[Records supplied]

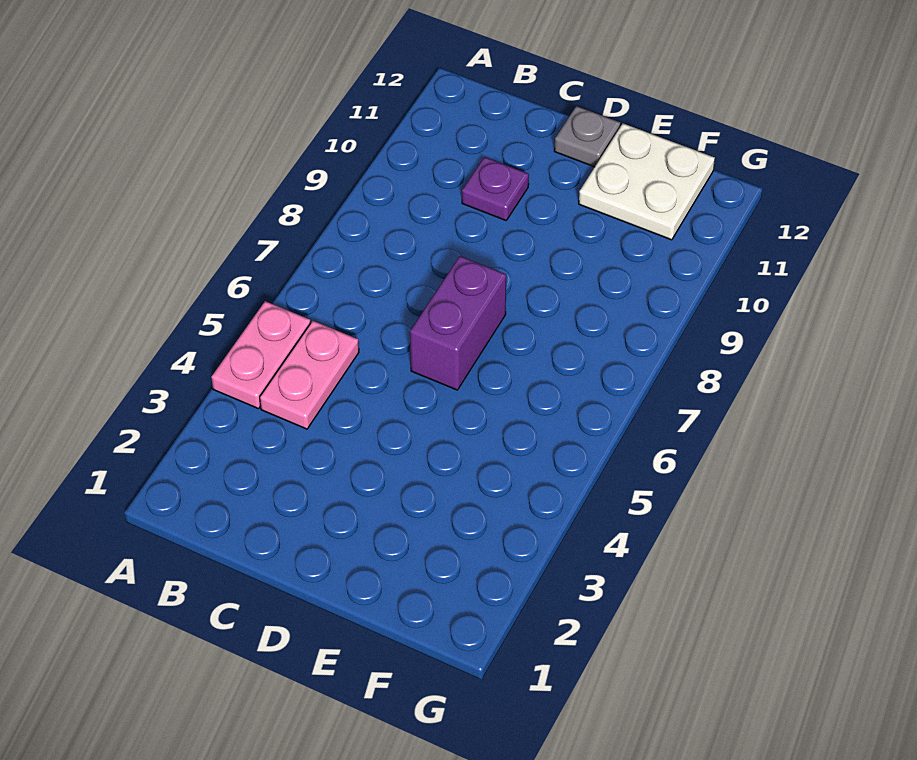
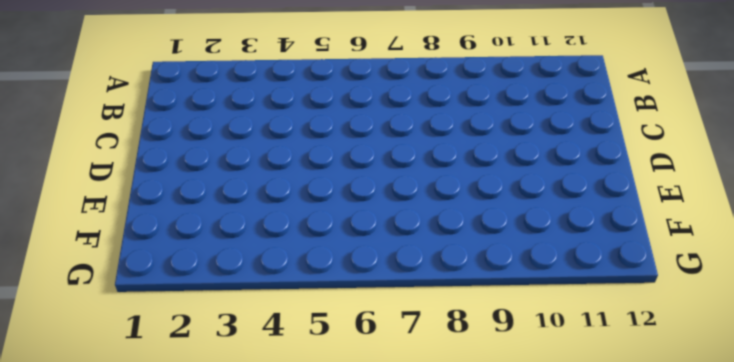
none -> pink plate A4:A5 level 1
none -> pink plate B4:B5 level 1

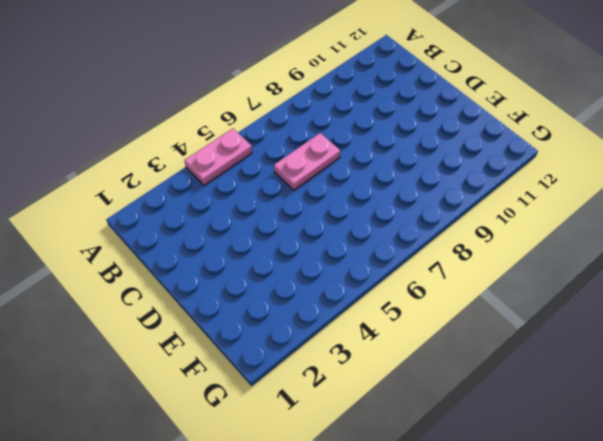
pink plate C6:C7 level 1 -> pink plate B4:B5 level 1
none -> purple plate C10 level 1
none -> purple brick D6:D7 level 1

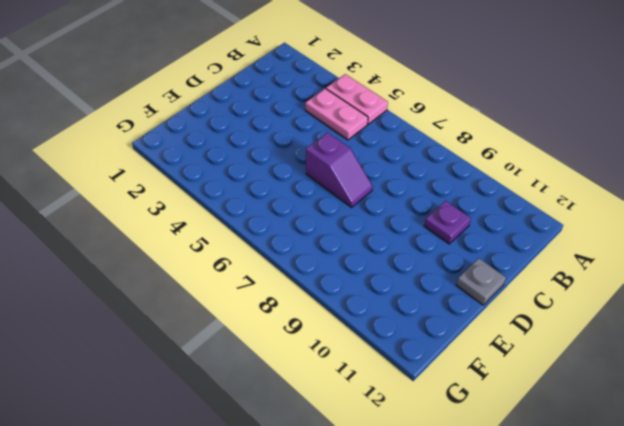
purple slope D6:D7 level 1 top 6 -> purple brick D6:D7 level 1
none -> white plate E11:F12 level 1

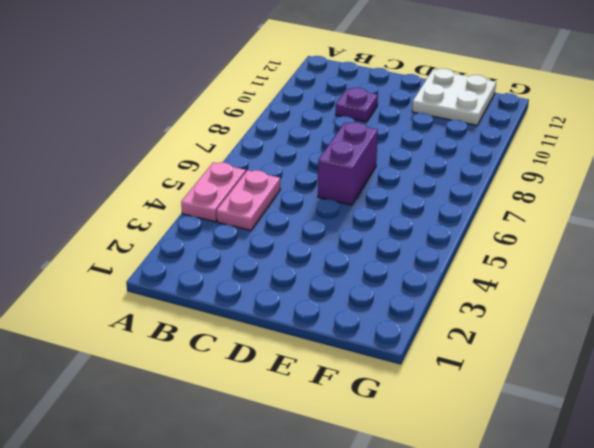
none -> grey plate D12 level 1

[/Records supplied]

# Work to be completed
Nothing but the lines holding the word "pink" should be returned from the listing above.

# Output
none -> pink plate A4:A5 level 1
none -> pink plate B4:B5 level 1
pink plate C6:C7 level 1 -> pink plate B4:B5 level 1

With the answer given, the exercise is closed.